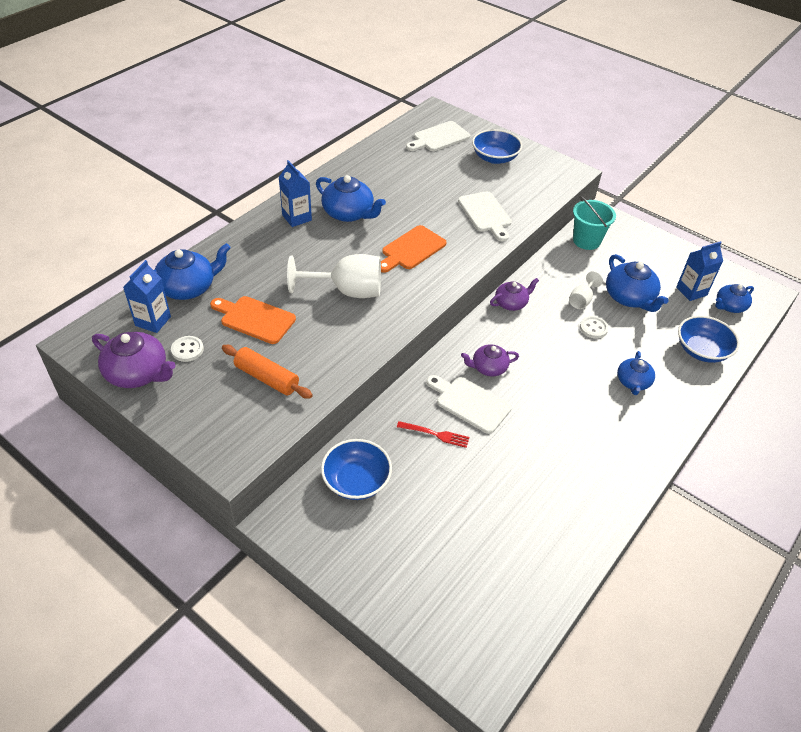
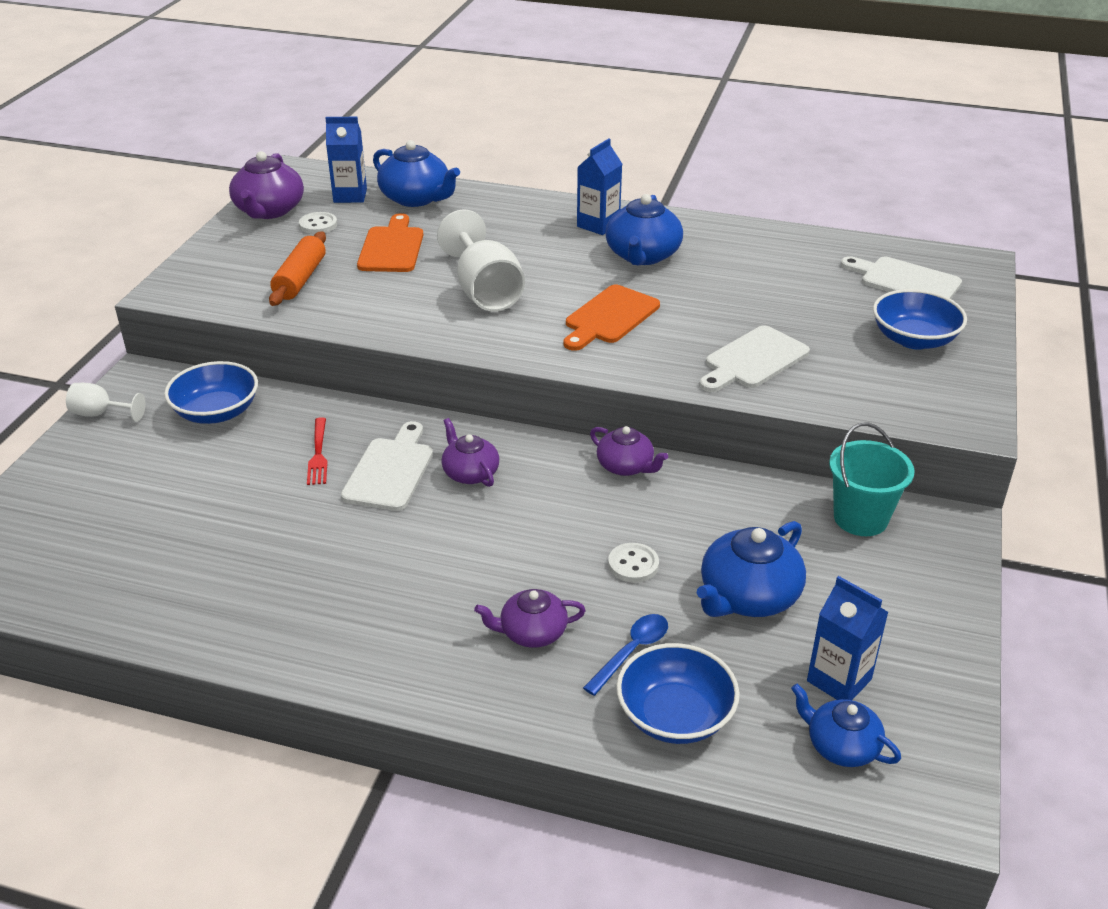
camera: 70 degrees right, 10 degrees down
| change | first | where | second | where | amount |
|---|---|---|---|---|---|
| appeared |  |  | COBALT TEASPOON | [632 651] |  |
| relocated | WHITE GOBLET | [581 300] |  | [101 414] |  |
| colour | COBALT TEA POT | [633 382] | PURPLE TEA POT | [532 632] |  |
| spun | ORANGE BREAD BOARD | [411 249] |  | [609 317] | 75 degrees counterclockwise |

——

Exercise:
Transcribe the full listing above exactly, with the images removed.

Solution for this task:
camera: 70 degrees right, 10 degrees down
| change | first | where | second | where | amount |
|---|---|---|---|---|---|
| appeared |  |  | COBALT TEASPOON | [632 651] |  |
| relocated | WHITE GOBLET | [581 300] |  | [101 414] |  |
| colour | COBALT TEA POT | [633 382] | PURPLE TEA POT | [532 632] |  |
| spun | ORANGE BREAD BOARD | [411 249] |  | [609 317] | 75 degrees counterclockwise |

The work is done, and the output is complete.